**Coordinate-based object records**
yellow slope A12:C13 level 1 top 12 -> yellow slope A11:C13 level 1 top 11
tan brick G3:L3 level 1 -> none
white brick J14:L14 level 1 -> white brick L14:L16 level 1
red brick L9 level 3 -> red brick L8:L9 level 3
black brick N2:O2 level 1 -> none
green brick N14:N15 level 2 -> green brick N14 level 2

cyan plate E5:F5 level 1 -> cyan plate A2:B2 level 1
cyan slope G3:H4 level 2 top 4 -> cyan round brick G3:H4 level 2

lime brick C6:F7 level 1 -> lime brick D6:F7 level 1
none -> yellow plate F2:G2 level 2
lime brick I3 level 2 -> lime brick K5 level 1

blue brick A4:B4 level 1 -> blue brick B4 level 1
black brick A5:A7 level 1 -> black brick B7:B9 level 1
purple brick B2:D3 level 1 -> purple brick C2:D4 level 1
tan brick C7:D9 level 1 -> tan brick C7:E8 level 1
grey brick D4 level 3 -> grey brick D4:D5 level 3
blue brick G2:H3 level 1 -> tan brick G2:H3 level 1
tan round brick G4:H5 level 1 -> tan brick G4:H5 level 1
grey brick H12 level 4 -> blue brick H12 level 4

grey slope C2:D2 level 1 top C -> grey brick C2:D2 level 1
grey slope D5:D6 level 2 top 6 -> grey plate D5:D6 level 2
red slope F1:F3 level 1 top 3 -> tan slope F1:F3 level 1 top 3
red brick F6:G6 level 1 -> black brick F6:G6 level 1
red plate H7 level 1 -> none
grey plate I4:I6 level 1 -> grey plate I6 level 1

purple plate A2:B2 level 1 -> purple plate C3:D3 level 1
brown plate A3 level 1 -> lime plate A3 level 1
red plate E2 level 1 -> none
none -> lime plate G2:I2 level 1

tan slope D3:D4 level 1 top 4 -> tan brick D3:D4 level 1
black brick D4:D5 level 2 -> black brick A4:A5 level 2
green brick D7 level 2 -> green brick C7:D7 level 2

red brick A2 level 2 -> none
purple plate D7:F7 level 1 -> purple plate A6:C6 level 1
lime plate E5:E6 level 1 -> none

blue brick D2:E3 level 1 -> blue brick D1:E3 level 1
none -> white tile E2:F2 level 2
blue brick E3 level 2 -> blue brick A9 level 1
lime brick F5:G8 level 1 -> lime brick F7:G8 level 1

**Problem details**
A reply should hold exactly the lines from the one containing "red brick F6:G6" through the end of the data above, nothing more.

**Response box**
red brick F6:G6 level 1 -> black brick F6:G6 level 1
red plate H7 level 1 -> none
grey plate I4:I6 level 1 -> grey plate I6 level 1

purple plate A2:B2 level 1 -> purple plate C3:D3 level 1
brown plate A3 level 1 -> lime plate A3 level 1
red plate E2 level 1 -> none
none -> lime plate G2:I2 level 1

tan slope D3:D4 level 1 top 4 -> tan brick D3:D4 level 1
black brick D4:D5 level 2 -> black brick A4:A5 level 2
green brick D7 level 2 -> green brick C7:D7 level 2

red brick A2 level 2 -> none
purple plate D7:F7 level 1 -> purple plate A6:C6 level 1
lime plate E5:E6 level 1 -> none

blue brick D2:E3 level 1 -> blue brick D1:E3 level 1
none -> white tile E2:F2 level 2
blue brick E3 level 2 -> blue brick A9 level 1
lime brick F5:G8 level 1 -> lime brick F7:G8 level 1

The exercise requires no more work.